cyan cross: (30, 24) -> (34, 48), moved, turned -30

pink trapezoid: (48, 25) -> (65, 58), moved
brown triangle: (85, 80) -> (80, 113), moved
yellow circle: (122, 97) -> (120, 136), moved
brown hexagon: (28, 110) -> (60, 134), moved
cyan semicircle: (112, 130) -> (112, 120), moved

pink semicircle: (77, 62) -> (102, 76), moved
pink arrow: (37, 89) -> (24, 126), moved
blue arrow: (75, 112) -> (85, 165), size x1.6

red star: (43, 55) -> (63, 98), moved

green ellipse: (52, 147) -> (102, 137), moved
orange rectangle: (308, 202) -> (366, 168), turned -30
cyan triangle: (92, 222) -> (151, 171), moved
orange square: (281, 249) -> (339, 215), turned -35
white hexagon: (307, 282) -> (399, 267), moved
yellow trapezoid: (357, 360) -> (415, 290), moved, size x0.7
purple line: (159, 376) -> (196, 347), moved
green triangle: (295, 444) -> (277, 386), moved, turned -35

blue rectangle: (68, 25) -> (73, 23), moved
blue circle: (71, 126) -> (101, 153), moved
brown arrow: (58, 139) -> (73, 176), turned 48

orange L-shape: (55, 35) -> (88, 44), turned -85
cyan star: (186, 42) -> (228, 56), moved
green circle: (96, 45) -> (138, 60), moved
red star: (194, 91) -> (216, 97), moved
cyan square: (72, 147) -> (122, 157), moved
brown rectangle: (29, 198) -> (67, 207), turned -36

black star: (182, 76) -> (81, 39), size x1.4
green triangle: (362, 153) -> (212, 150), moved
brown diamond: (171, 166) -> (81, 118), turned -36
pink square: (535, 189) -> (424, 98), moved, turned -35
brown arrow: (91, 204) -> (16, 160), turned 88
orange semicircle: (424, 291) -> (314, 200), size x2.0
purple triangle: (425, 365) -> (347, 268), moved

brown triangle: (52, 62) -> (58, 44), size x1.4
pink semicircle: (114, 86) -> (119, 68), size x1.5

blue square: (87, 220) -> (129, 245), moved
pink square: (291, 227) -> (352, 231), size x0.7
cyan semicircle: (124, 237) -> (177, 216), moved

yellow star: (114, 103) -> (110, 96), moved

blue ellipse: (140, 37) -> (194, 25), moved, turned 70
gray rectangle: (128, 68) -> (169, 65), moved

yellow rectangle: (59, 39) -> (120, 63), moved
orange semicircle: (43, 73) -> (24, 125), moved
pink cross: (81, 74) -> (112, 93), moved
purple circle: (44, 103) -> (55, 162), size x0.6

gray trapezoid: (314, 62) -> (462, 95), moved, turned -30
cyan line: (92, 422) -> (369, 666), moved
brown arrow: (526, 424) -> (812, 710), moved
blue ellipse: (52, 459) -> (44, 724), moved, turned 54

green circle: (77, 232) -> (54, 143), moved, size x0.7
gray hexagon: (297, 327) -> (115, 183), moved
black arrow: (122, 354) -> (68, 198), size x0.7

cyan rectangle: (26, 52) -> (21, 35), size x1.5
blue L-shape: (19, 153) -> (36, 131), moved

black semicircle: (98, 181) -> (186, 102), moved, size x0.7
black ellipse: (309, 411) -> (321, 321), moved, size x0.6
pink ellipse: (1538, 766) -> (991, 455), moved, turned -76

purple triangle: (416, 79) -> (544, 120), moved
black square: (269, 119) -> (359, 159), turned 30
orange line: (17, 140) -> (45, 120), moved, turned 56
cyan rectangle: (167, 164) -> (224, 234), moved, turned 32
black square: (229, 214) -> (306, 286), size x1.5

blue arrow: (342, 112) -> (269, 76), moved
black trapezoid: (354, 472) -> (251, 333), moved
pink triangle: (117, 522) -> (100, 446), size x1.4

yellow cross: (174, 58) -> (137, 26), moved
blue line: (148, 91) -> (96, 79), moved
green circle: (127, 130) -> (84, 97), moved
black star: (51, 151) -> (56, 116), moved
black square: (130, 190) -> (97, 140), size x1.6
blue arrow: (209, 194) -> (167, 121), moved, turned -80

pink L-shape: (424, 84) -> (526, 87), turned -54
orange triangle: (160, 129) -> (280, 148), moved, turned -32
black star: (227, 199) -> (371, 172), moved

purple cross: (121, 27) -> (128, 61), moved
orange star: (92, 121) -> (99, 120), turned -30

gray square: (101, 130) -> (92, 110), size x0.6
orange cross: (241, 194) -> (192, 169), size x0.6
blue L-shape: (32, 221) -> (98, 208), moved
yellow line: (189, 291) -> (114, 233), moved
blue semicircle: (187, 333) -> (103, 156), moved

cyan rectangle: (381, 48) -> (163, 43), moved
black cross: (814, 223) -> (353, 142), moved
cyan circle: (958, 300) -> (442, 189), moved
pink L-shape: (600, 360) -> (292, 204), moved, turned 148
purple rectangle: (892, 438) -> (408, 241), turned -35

#### WORK TO BE COMPLETED:
Which lines above contain the word "arrow"? Copy all of them.

#### YOUR RESPONSE:
pink arrow: (37, 89) -> (24, 126), moved
blue arrow: (75, 112) -> (85, 165), size x1.6
brown arrow: (58, 139) -> (73, 176), turned 48
brown arrow: (91, 204) -> (16, 160), turned 88
brown arrow: (526, 424) -> (812, 710), moved
black arrow: (122, 354) -> (68, 198), size x0.7
blue arrow: (342, 112) -> (269, 76), moved
blue arrow: (209, 194) -> (167, 121), moved, turned -80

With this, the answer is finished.